▸ THE EXERCISE
Wherever a line below holds the word "instances", copy that line.

┌─ DATASET EXTRACT

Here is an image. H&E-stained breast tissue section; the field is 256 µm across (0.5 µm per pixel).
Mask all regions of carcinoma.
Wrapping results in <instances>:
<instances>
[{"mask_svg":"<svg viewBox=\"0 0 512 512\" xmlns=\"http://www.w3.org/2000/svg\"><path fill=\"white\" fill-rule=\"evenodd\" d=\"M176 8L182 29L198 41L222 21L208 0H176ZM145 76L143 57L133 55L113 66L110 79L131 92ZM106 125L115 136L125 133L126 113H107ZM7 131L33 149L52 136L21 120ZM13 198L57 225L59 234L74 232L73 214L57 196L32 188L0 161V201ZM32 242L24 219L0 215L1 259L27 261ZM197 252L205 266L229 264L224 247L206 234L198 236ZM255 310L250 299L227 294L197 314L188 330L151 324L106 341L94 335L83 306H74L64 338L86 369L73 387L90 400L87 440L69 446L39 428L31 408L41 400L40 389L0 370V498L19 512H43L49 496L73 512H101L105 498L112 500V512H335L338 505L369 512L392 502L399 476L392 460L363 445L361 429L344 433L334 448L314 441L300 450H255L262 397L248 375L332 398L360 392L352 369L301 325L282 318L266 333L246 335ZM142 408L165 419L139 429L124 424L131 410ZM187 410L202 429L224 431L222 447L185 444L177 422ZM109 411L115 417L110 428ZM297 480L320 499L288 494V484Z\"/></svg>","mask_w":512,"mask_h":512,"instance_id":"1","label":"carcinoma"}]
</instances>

└─

▸ WORKED SOLUTION
Wrapping results in <instances>:
<instances>
</instances>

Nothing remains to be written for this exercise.